(Work order): Please print the full listing below exactly, but not the pictures in it.

(Working data):
--------------------------------
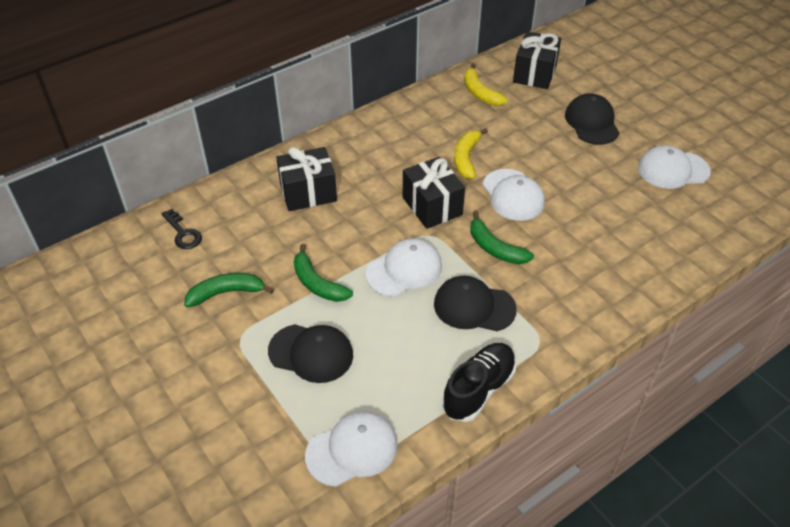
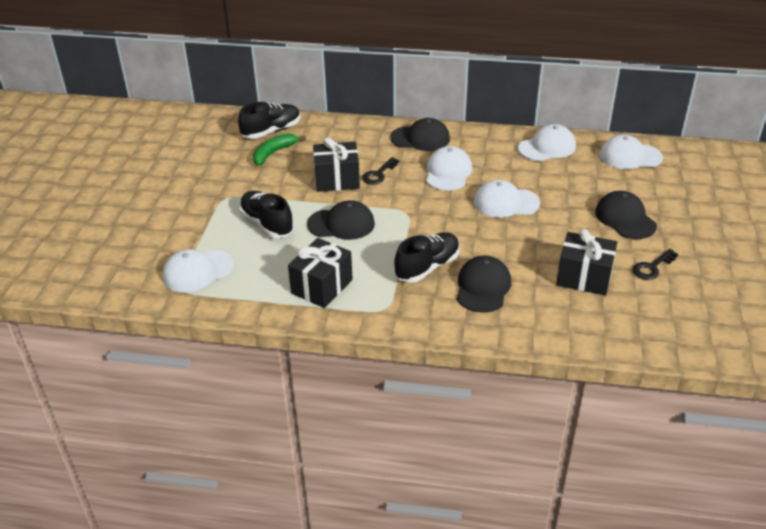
black cap: 3 -> 4
black key: 1 -> 2
black shoe: 1 -> 3
green banana: 3 -> 1
white cap: 4 -> 5
yellow banana: 2 -> 0

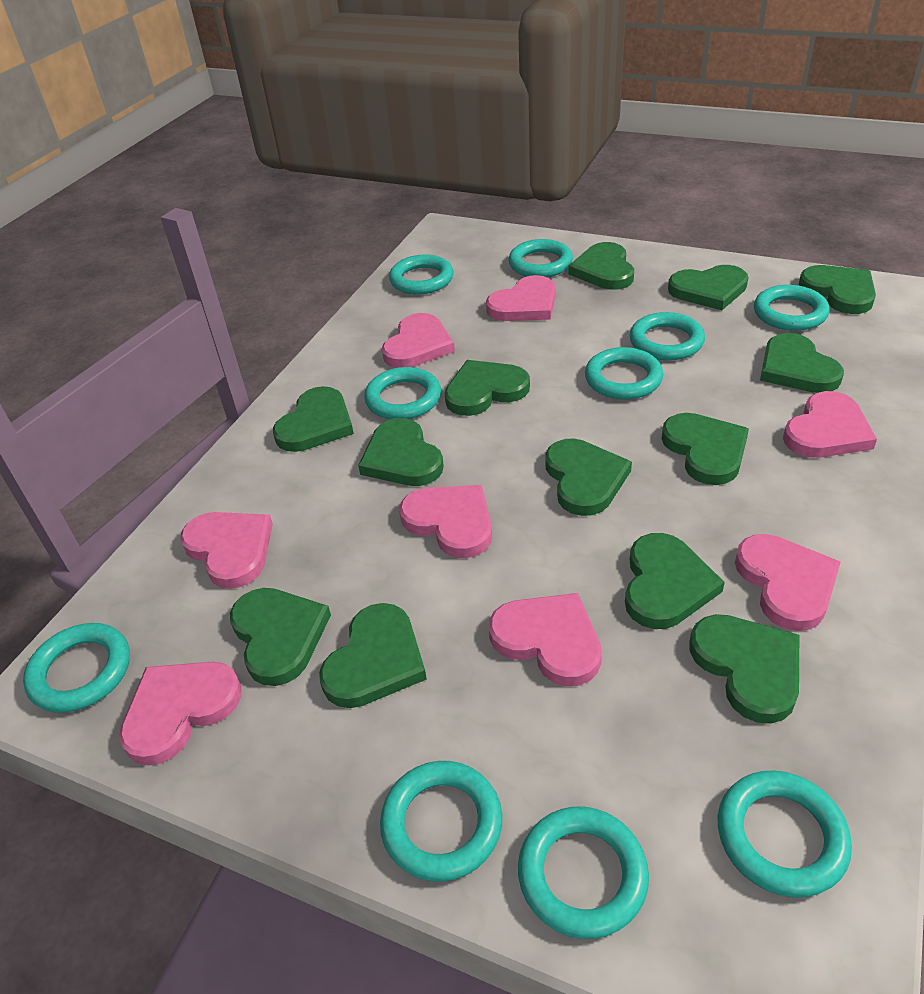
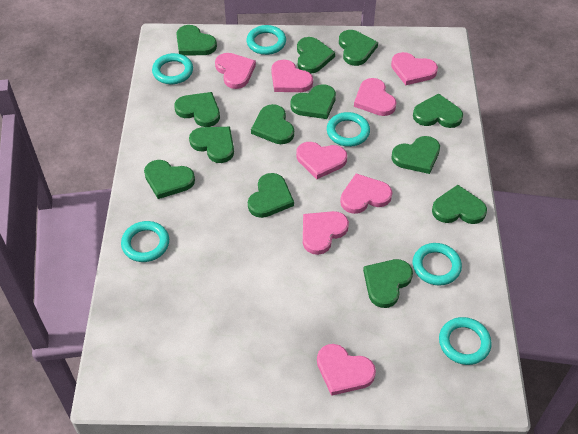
turquoise ring: 10 -> 6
--------------------------------
(Solved exercise):
black cap: 3 -> 4
black key: 1 -> 2
black shoe: 1 -> 3
green banana: 3 -> 1
white cap: 4 -> 5
yellow banana: 2 -> 0

turquoise ring: 10 -> 6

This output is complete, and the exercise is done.